Task goal: Keep the images out while you retype all of the data exactly.
++++ The records ++++
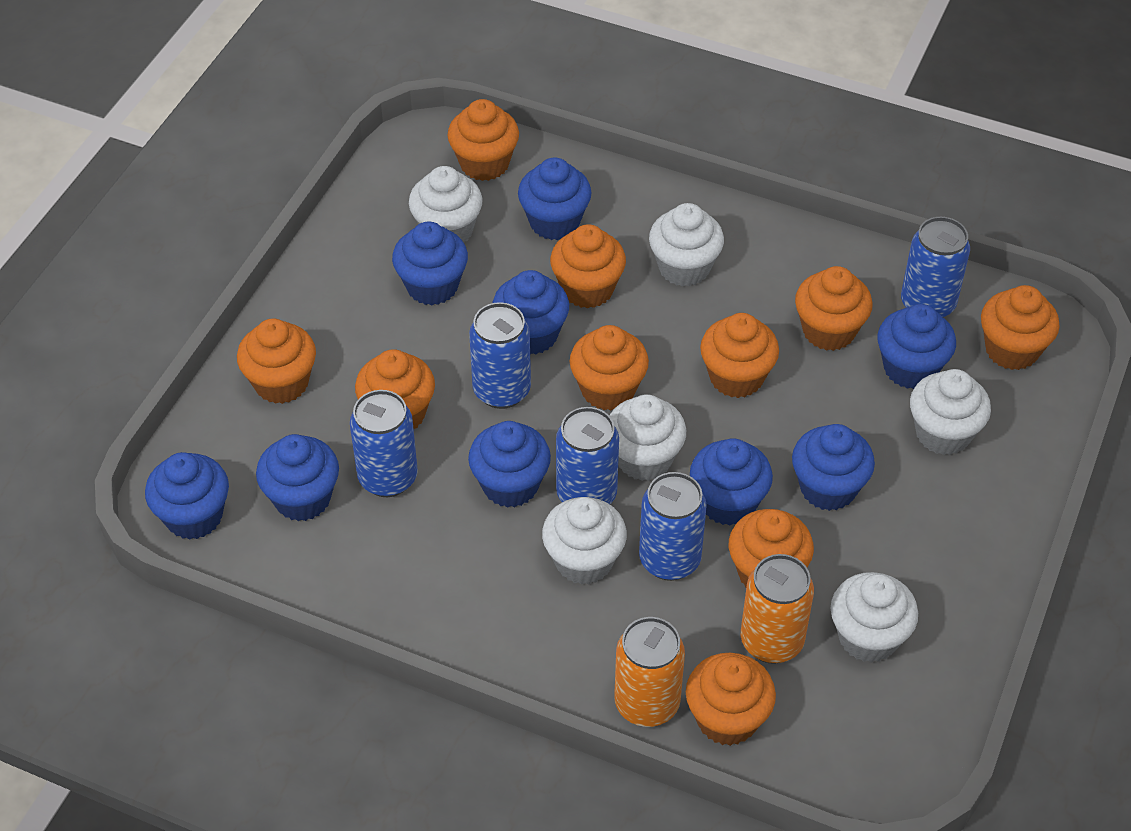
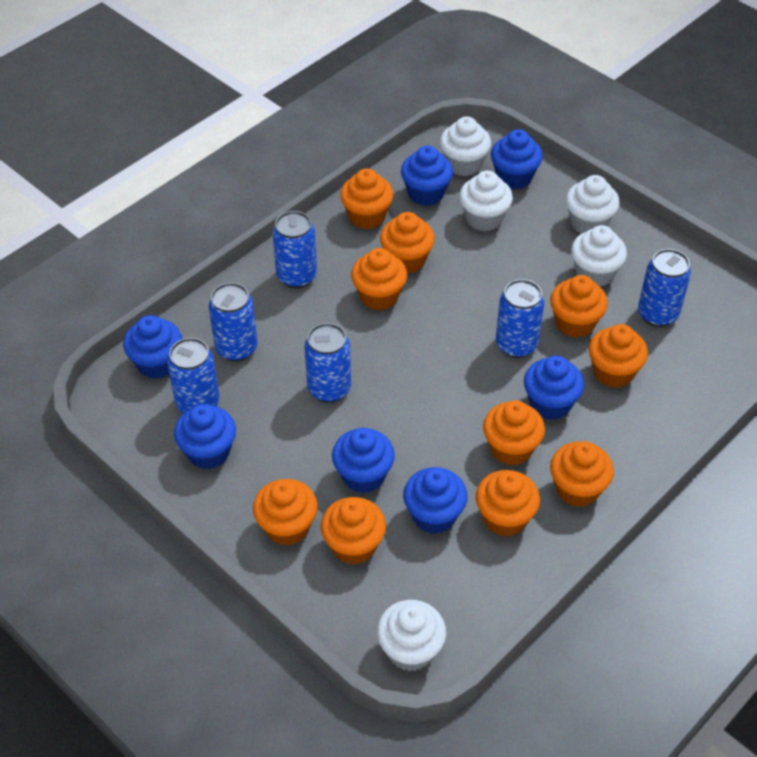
blue can: 5 -> 6
blue cupcake: 9 -> 7
orange can: 2 -> 0
white cupcake: 6 -> 5

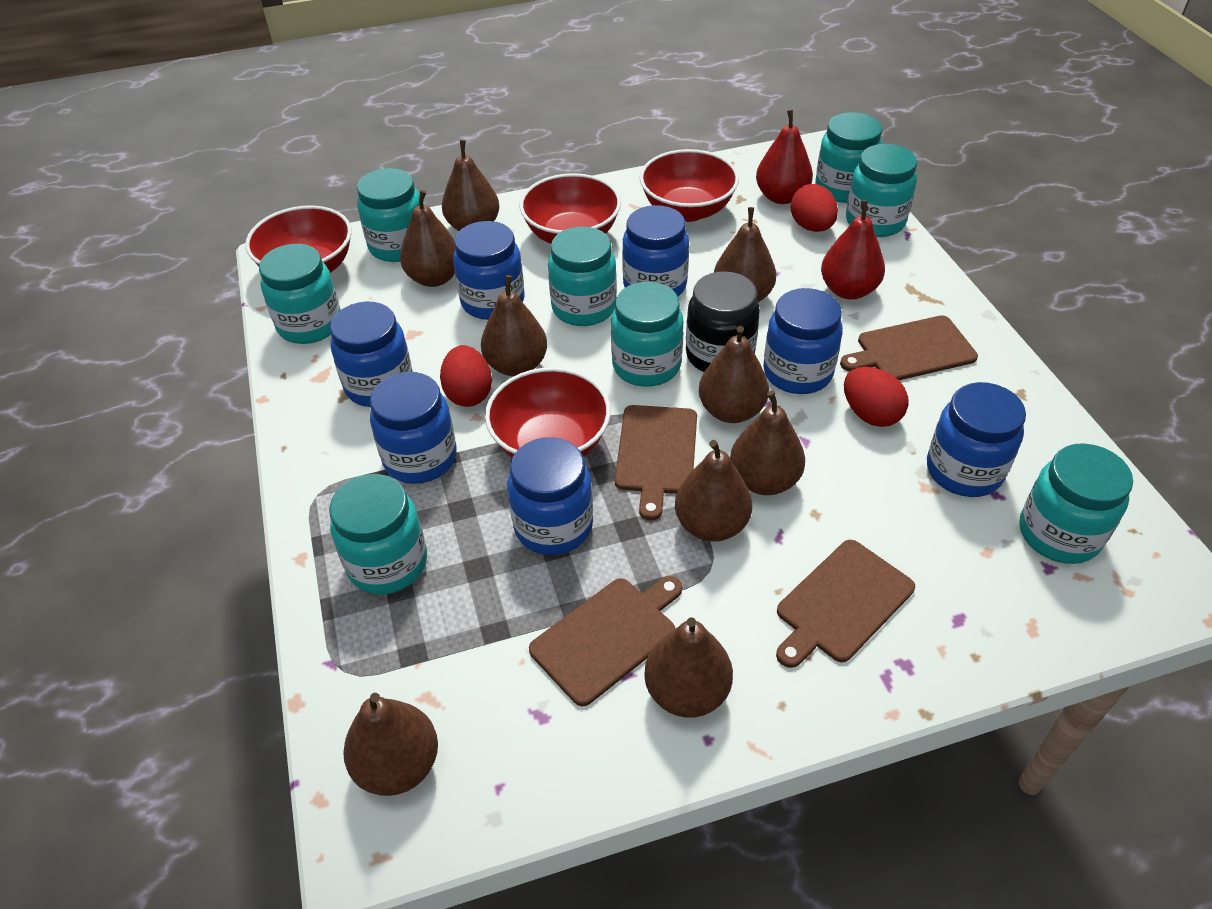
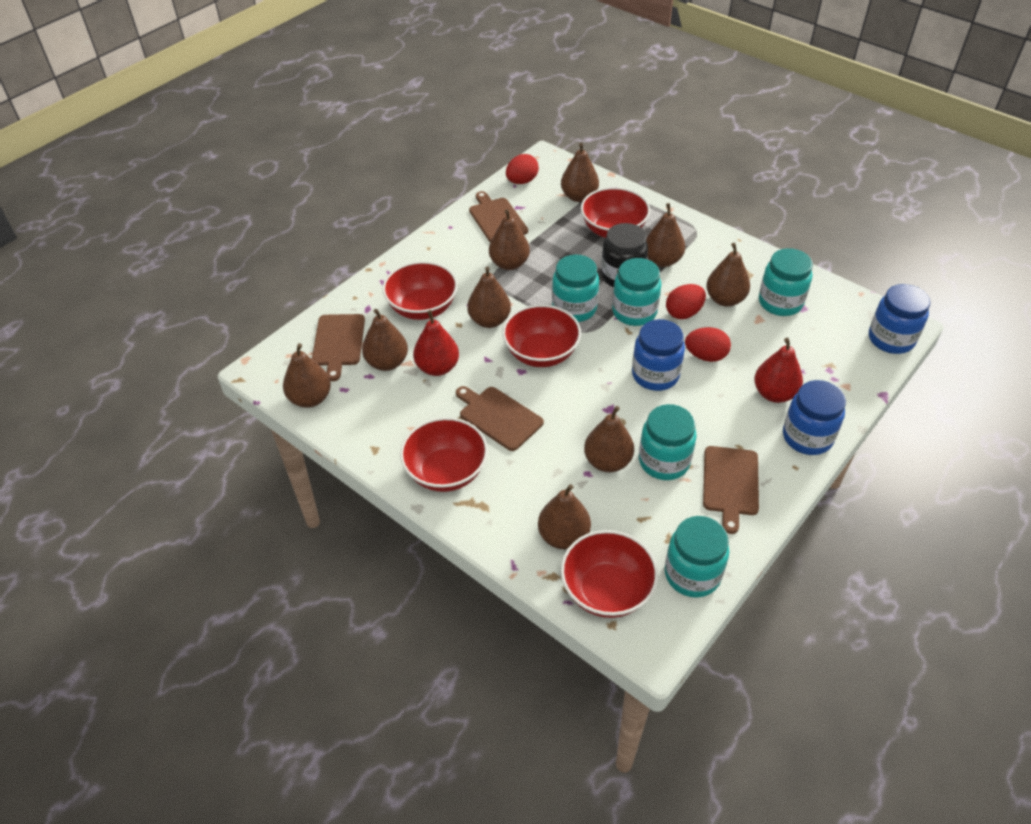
blue jar: 7 -> 3
red bowl: 4 -> 5
turquoise jar: 8 -> 5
++++
Answer to the exercise:
blue can: 5 -> 6
blue cupcake: 9 -> 7
orange can: 2 -> 0
white cupcake: 6 -> 5

blue jar: 7 -> 3
red bowl: 4 -> 5
turquoise jar: 8 -> 5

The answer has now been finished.